## The problem
Look through the records that follow. Copy every line containing the word "size".

## Records for the task
● ● ● ● ● ● ●

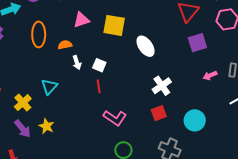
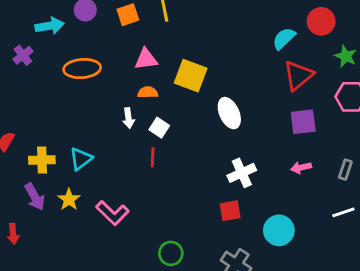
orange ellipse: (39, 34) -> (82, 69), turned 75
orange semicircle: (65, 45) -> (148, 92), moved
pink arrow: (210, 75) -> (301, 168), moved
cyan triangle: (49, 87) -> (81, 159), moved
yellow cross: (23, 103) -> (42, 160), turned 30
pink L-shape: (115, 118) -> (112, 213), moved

● ● ● ● ● ● ●

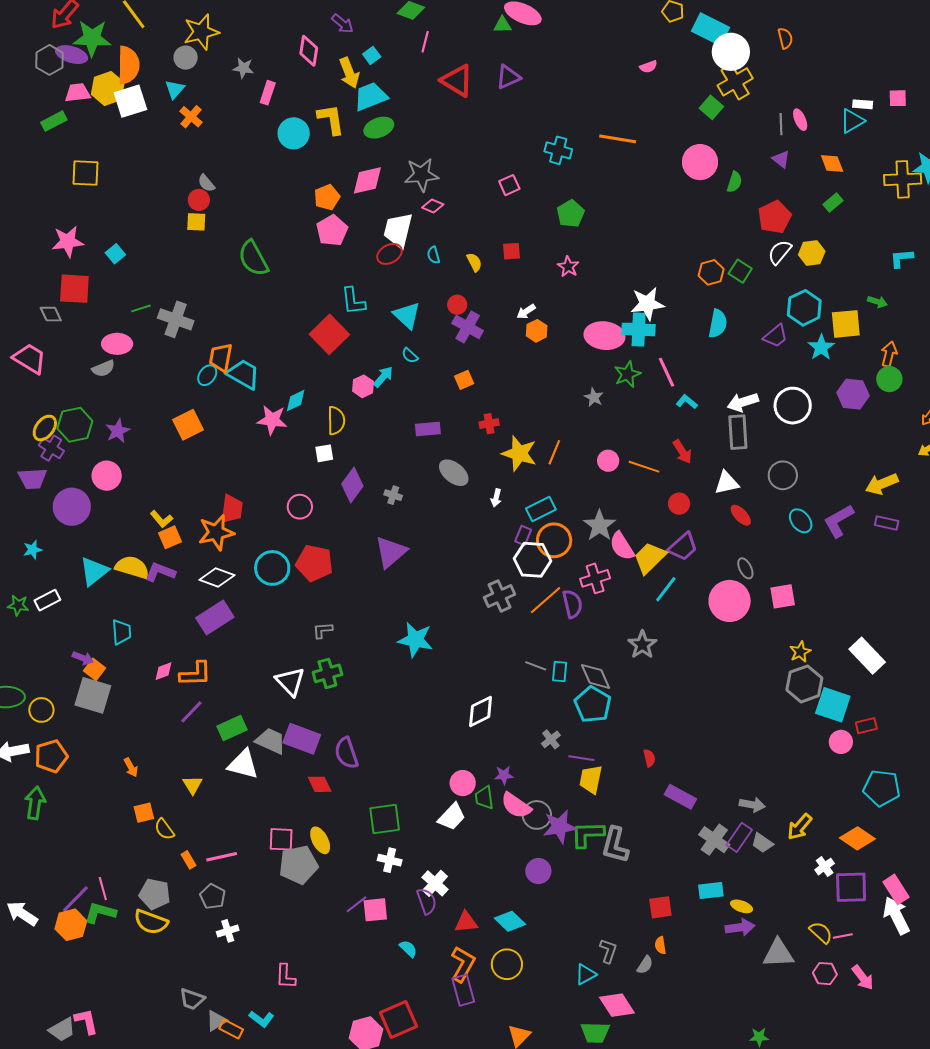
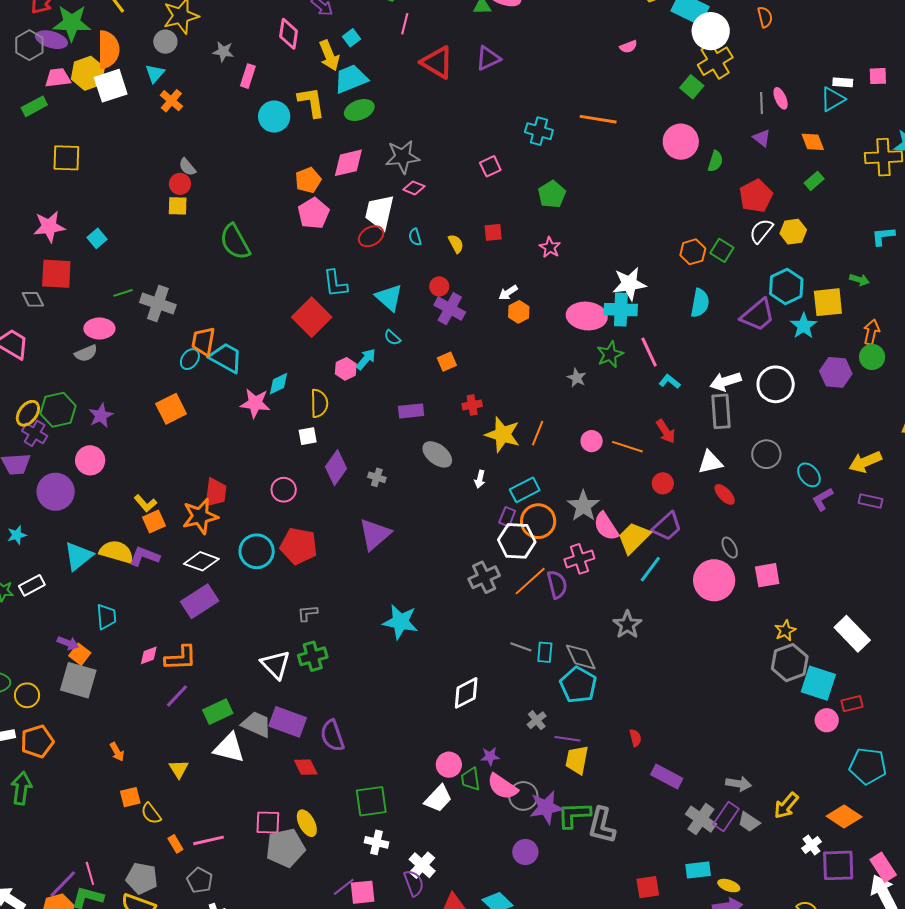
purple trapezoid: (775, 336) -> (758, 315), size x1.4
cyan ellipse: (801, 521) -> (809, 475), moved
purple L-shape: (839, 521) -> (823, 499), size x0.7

● ● ● ● ● ● ●

## Answer below
purple trapezoid: (775, 336) -> (758, 315), size x1.4
purple L-shape: (839, 521) -> (823, 499), size x0.7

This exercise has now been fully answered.